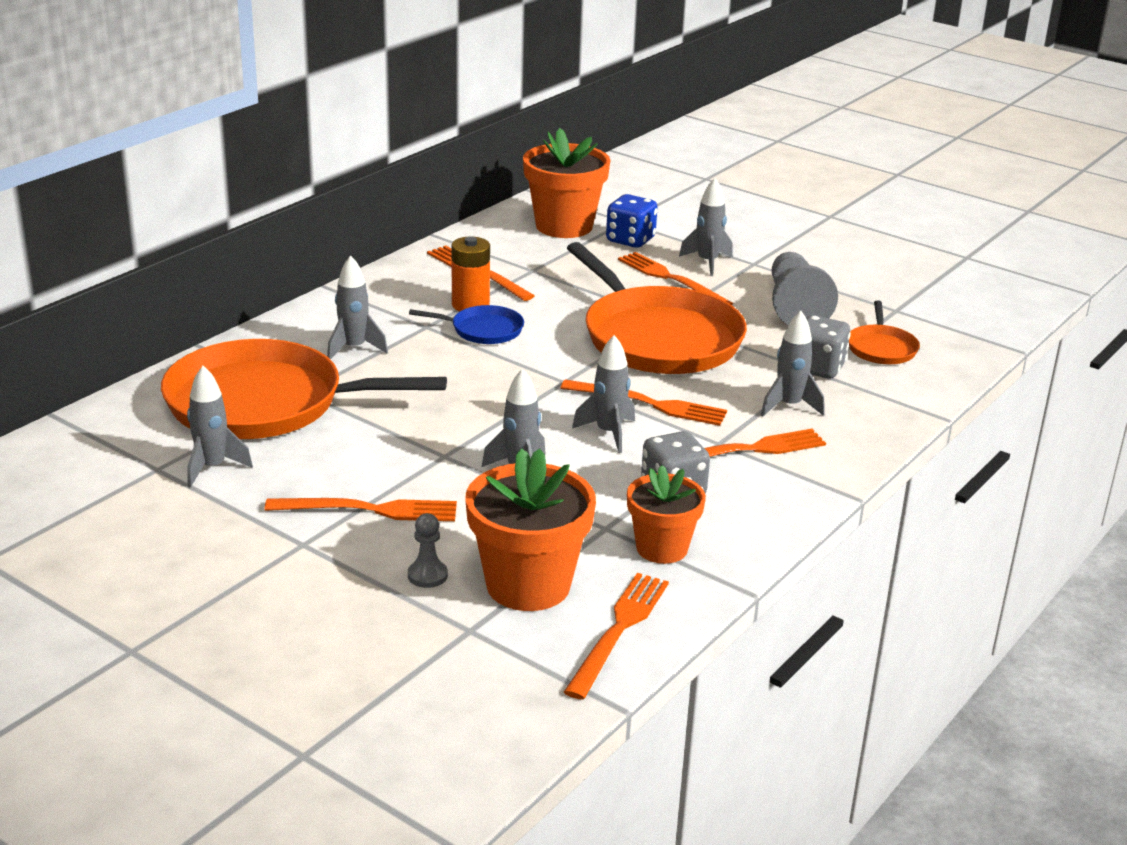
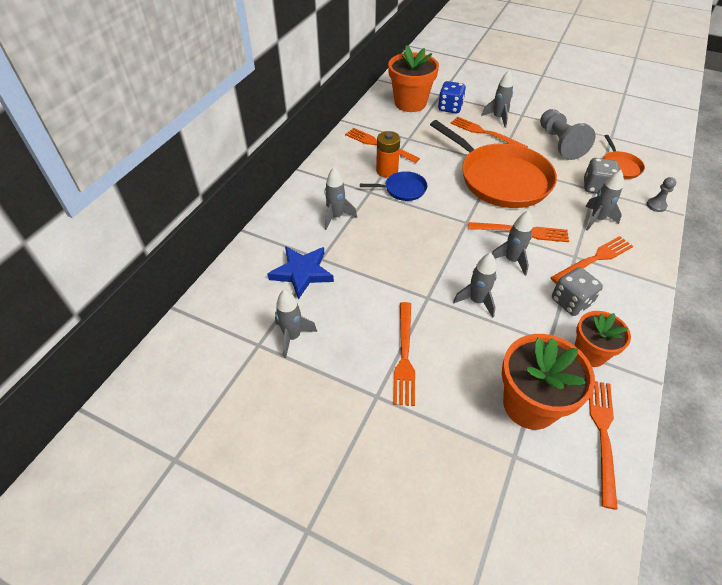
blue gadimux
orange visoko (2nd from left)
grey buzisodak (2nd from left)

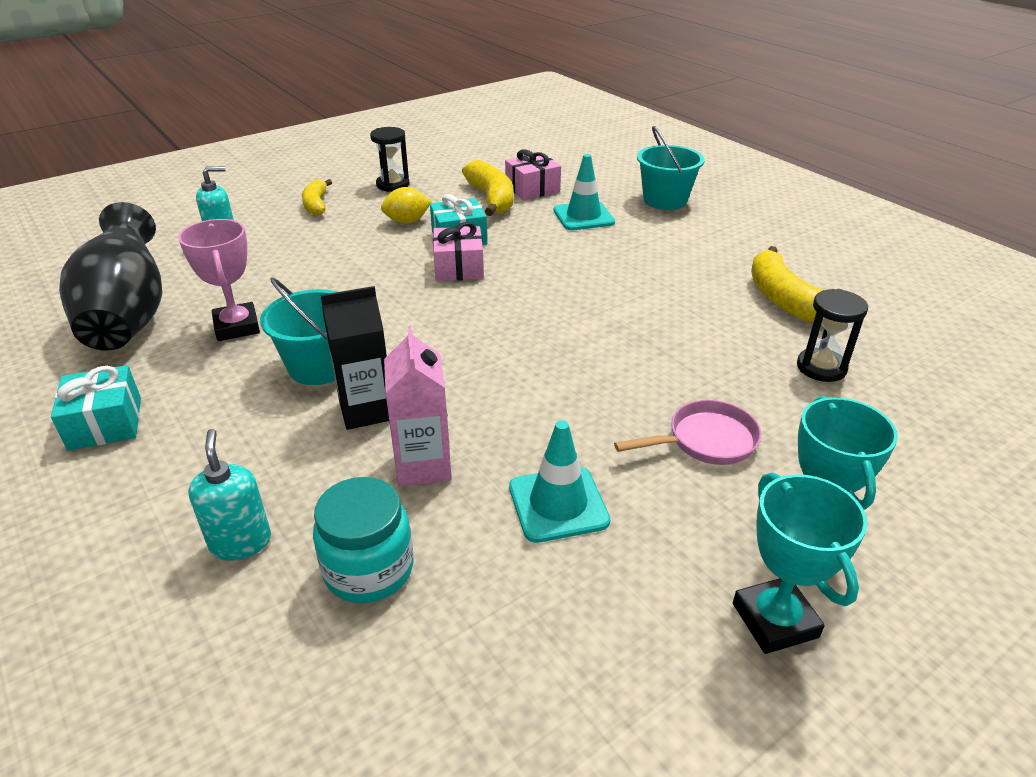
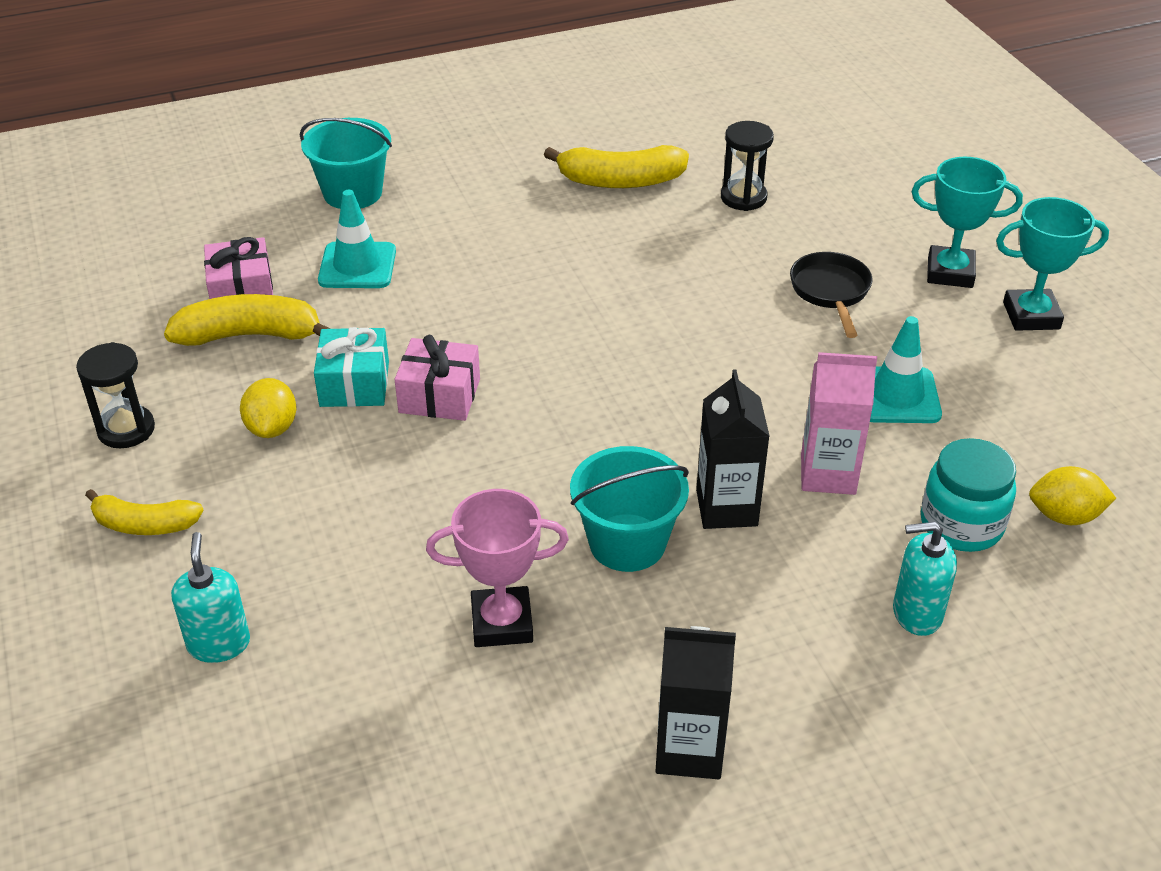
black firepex (1st from left)
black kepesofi
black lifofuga
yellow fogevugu (2nd from left)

What is needed: Scan the listing for the word "from". Copy every line in which it appears.

Task solution:
orange visoko (2nd from left)
grey buzisodak (2nd from left)
black firepex (1st from left)
yellow fogevugu (2nd from left)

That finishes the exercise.